AIM OF THE EXERCISE — Exact copies of the lines from the start of the records through the line with "purple cross: (1011, 1074)" are what the answer must hold; pictures are not part of it.

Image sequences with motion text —
___

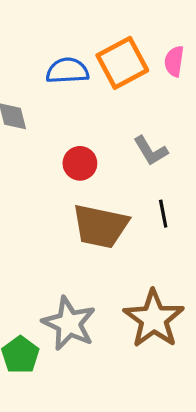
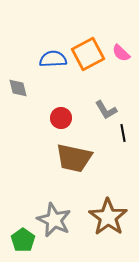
pink semicircle: (174, 61) -> (121, 53), turned -54
black line: (163, 214) -> (123, 133), moved

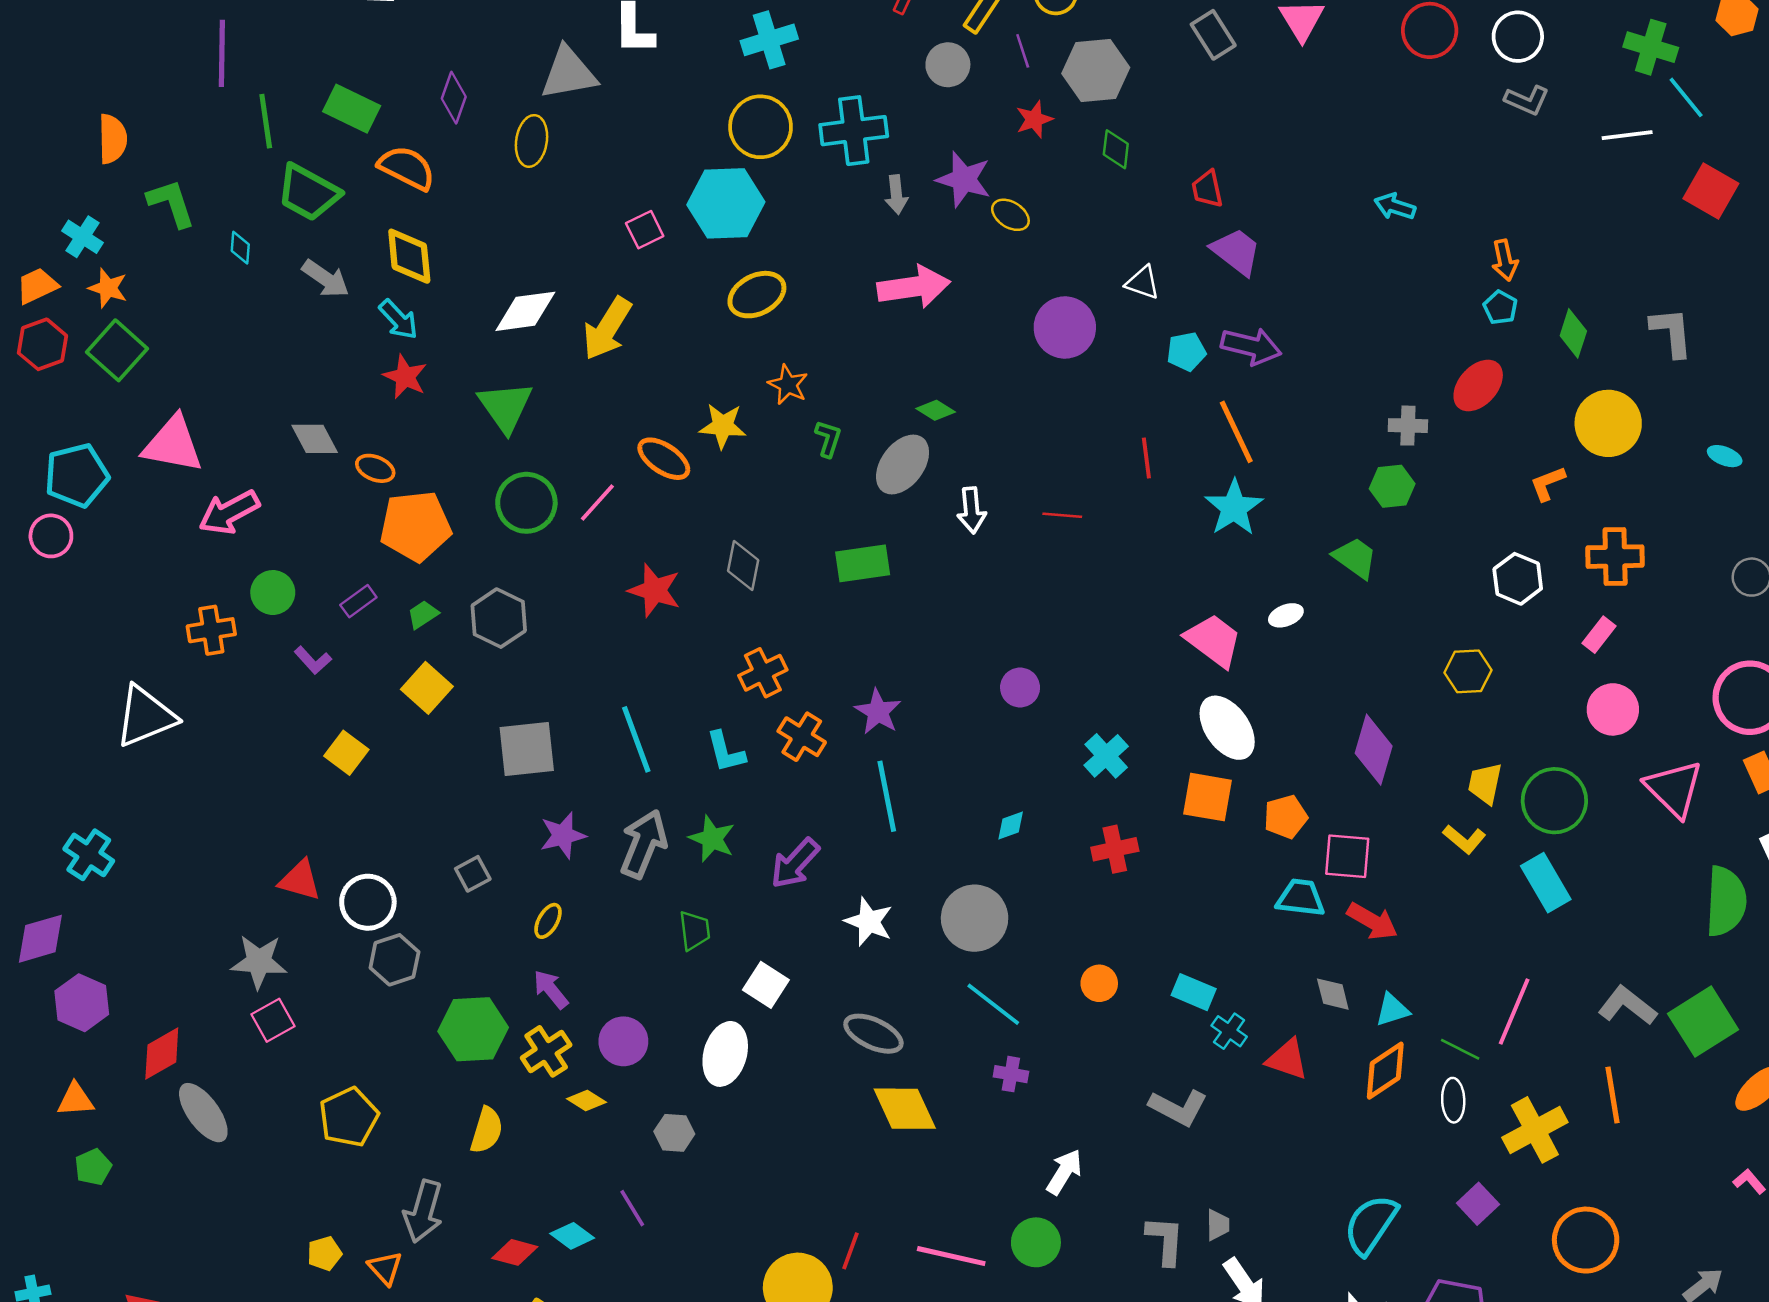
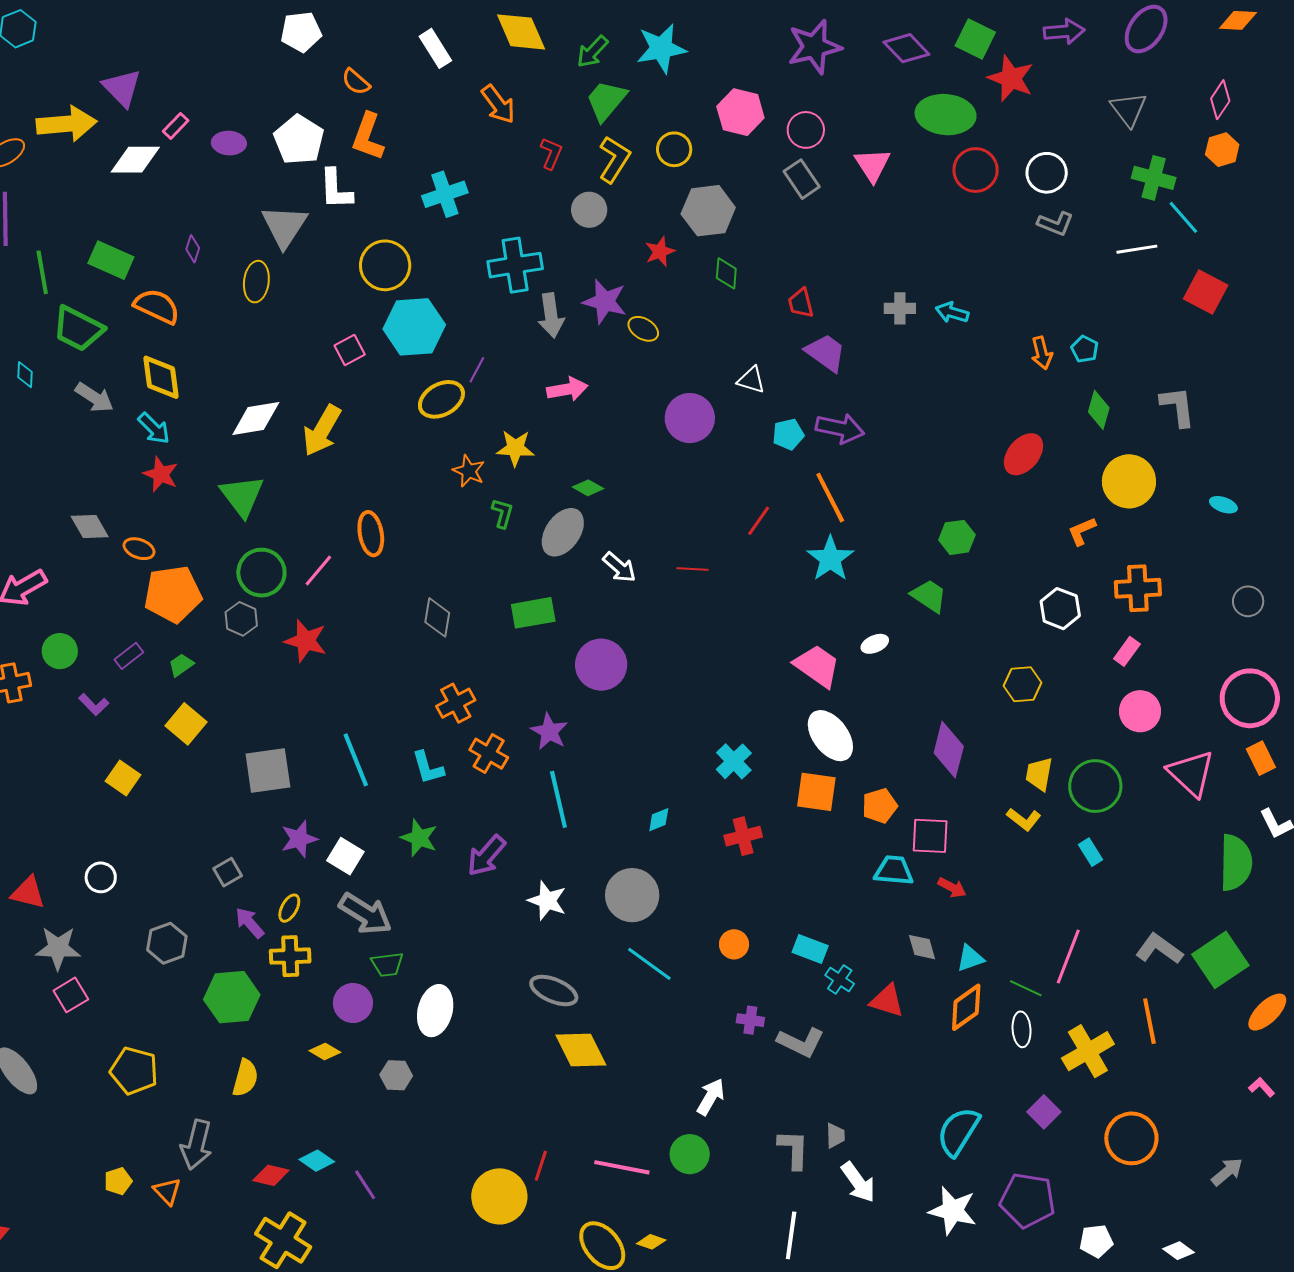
purple line: (1023, 51) -> (477, 370), moved, turned 48
gray triangle: (569, 73) -> (284, 226), turned -45
purple diamond: (454, 98) -> (193, 249), size x0.7
yellow circle: (761, 127) -> (385, 265), moved
gray arrow: (896, 195) -> (551, 315), size x1.4
pink arrow: (914, 287) -> (567, 389), size x0.7
cyan pentagon: (1500, 307) -> (1085, 349), moved
yellow star: (723, 426) -> (515, 448), moved
gray cross: (1408, 426) -> (900, 308), moved
red line: (1146, 458) -> (759, 521), turned 44
orange ellipse: (664, 459) -> (371, 534), turned 48
white arrow: (972, 510) -> (619, 567), turned -42
red star: (655, 590) -> (306, 641), moved
gray hexagon: (499, 618) -> (241, 619), moved, size x0.7
purple circle: (1020, 687) -> (601, 665), moved, size x1.6
gray arrow: (644, 844) -> (365, 914), moved, turned 102
red triangle: (300, 880) -> (28, 893), moved
cyan rectangle: (1546, 883) -> (1090, 852), size x0.6
white circle: (368, 902) -> (101, 877), moved, size x0.7
red arrow: (1372, 921) -> (952, 888), size x0.7
green trapezoid: (695, 930) -> (387, 964), moved, turned 92
white square: (766, 985) -> (345, 856), moved
purple arrow: (551, 989) -> (250, 923), moved
yellow cross: (546, 1051) -> (290, 956), moved, turned 33
purple cross: (1011, 1074) -> (750, 1020), moved
yellow pentagon: (349, 1117) -> (134, 1071), turned -30
purple line: (632, 1208) -> (365, 1185), moved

___

TASK OUTPUT —
pink semicircle: (174, 61) -> (121, 53), turned -54
black line: (163, 214) -> (123, 133), moved

purple line: (1023, 51) -> (477, 370), moved, turned 48
gray triangle: (569, 73) -> (284, 226), turned -45
purple diamond: (454, 98) -> (193, 249), size x0.7
yellow circle: (761, 127) -> (385, 265), moved
gray arrow: (896, 195) -> (551, 315), size x1.4
pink arrow: (914, 287) -> (567, 389), size x0.7
cyan pentagon: (1500, 307) -> (1085, 349), moved
yellow star: (723, 426) -> (515, 448), moved
gray cross: (1408, 426) -> (900, 308), moved
red line: (1146, 458) -> (759, 521), turned 44
orange ellipse: (664, 459) -> (371, 534), turned 48
white arrow: (972, 510) -> (619, 567), turned -42
red star: (655, 590) -> (306, 641), moved
gray hexagon: (499, 618) -> (241, 619), moved, size x0.7
purple circle: (1020, 687) -> (601, 665), moved, size x1.6
gray arrow: (644, 844) -> (365, 914), moved, turned 102
red triangle: (300, 880) -> (28, 893), moved
cyan rectangle: (1546, 883) -> (1090, 852), size x0.6
white circle: (368, 902) -> (101, 877), moved, size x0.7
red arrow: (1372, 921) -> (952, 888), size x0.7
green trapezoid: (695, 930) -> (387, 964), moved, turned 92
white square: (766, 985) -> (345, 856), moved
purple arrow: (551, 989) -> (250, 923), moved
yellow cross: (546, 1051) -> (290, 956), moved, turned 33
purple cross: (1011, 1074) -> (750, 1020), moved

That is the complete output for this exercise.